[EXERCISE DESCRIPTION]
Would you please reproduce all the entries word for word, minus the pictures?

(Before and after images)
((
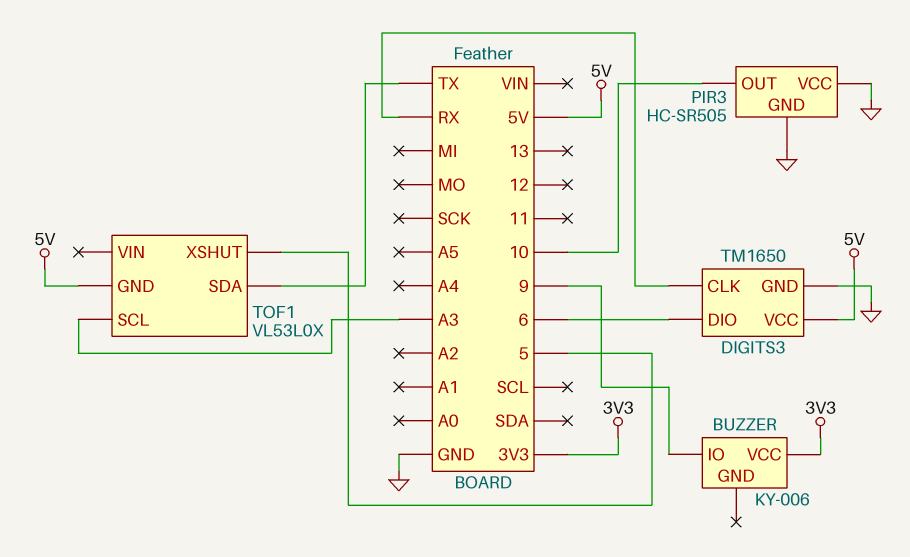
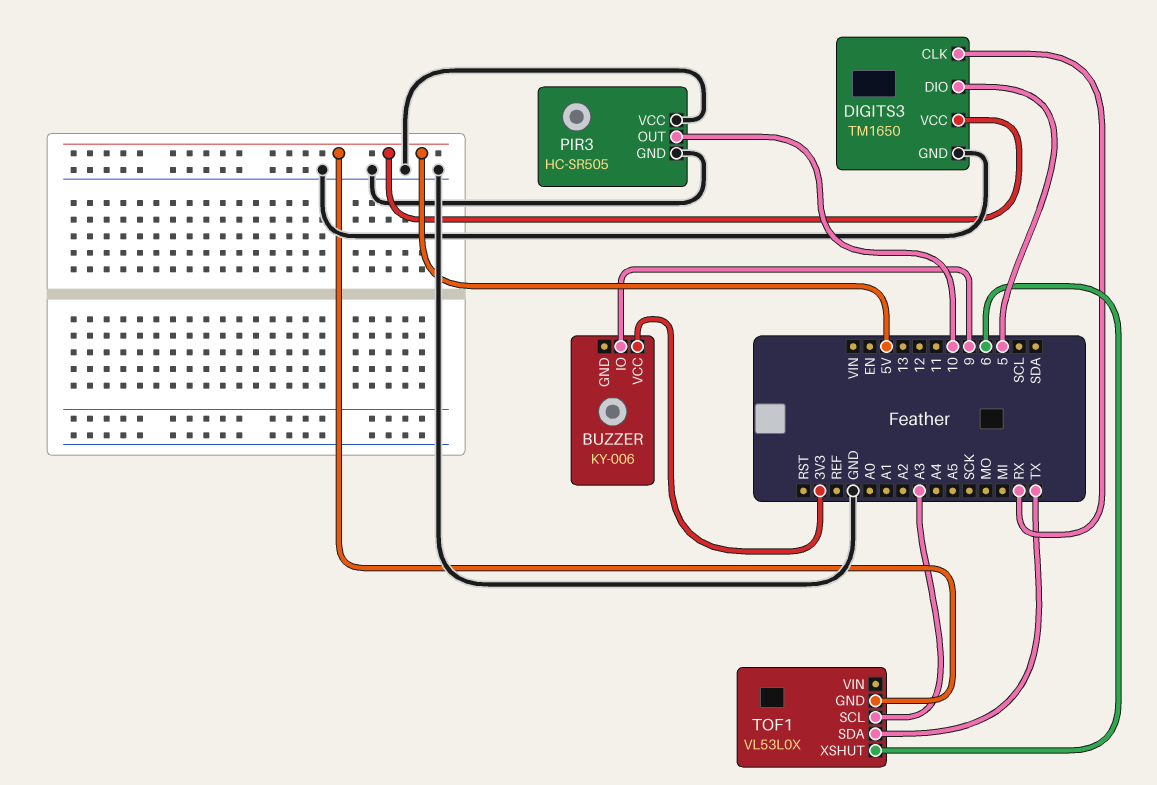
DIGITS3 pin DIO: 6 -> 5
TOF1 pin XSHUT: 5 -> 6

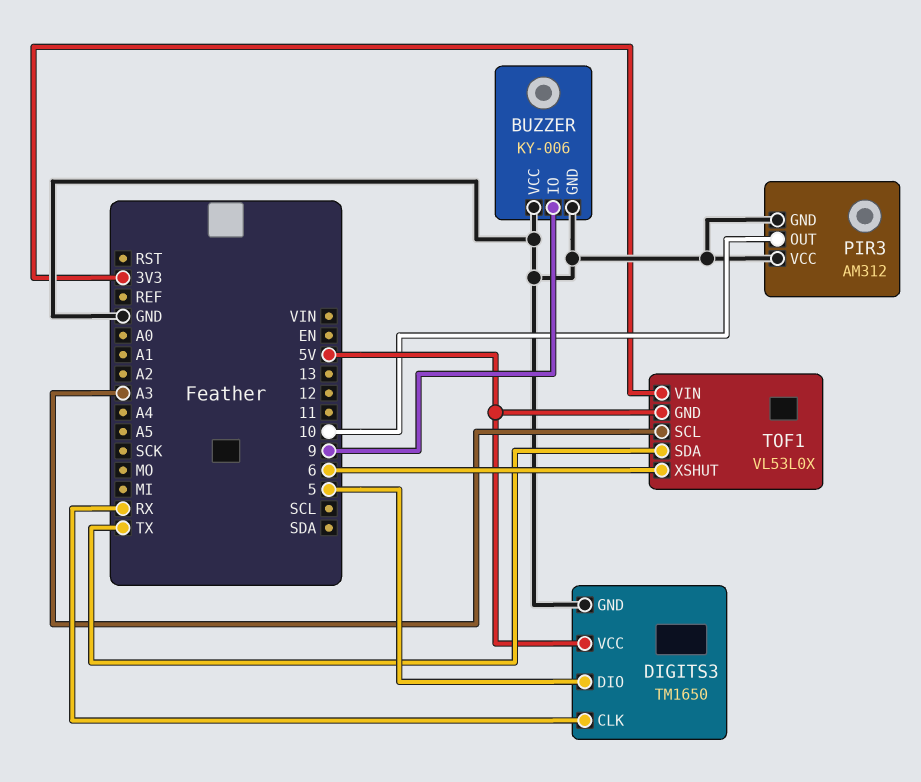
BUZZER pin GND: none -> GND
BUZZER pin VCC: 3V3 -> GND
PIR3: HC-SR505 -> AM312
TOF1 pin VIN: none -> 3V3

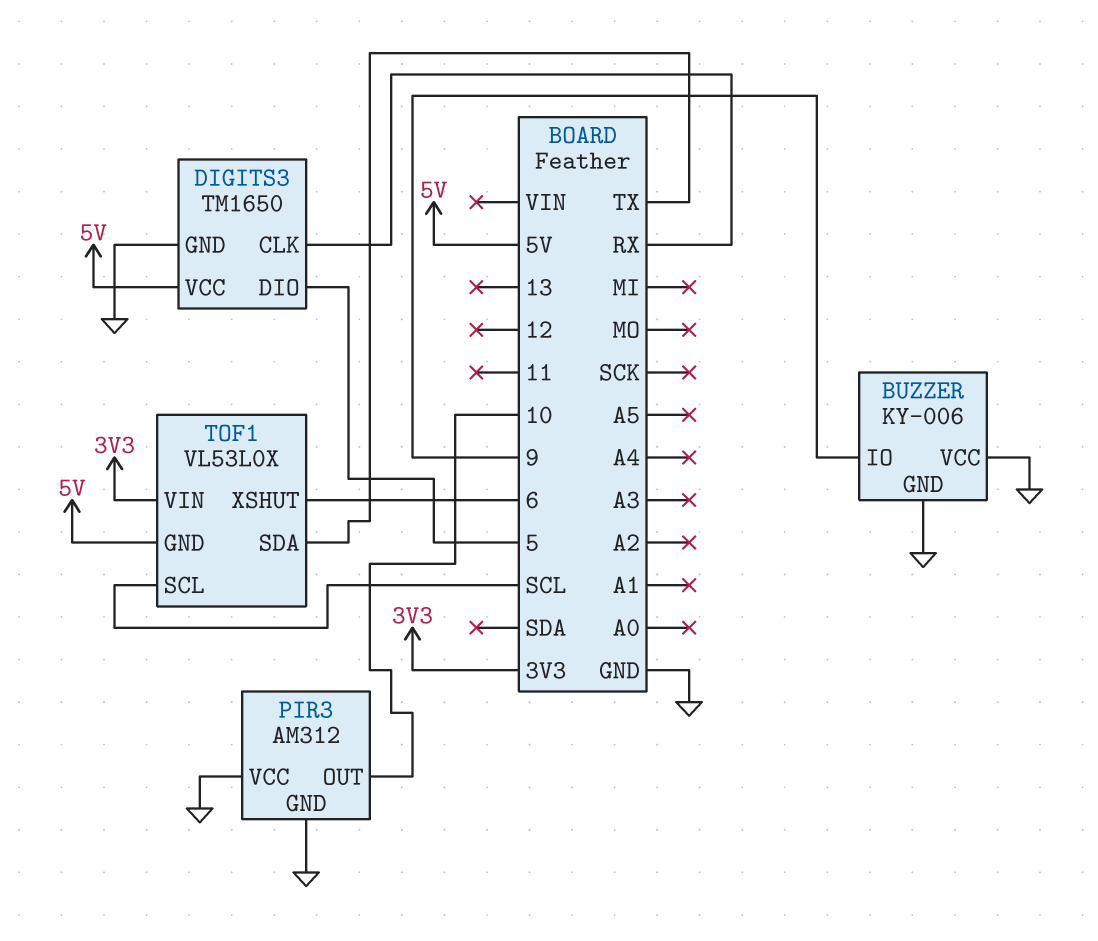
TOF1 pin SCL: A3 -> SCL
))
[SOLUTION TO THIS TASK]
DIGITS3 pin DIO: 6 -> 5
TOF1 pin XSHUT: 5 -> 6

BUZZER pin GND: none -> GND
BUZZER pin VCC: 3V3 -> GND
PIR3: HC-SR505 -> AM312
TOF1 pin VIN: none -> 3V3

TOF1 pin SCL: A3 -> SCL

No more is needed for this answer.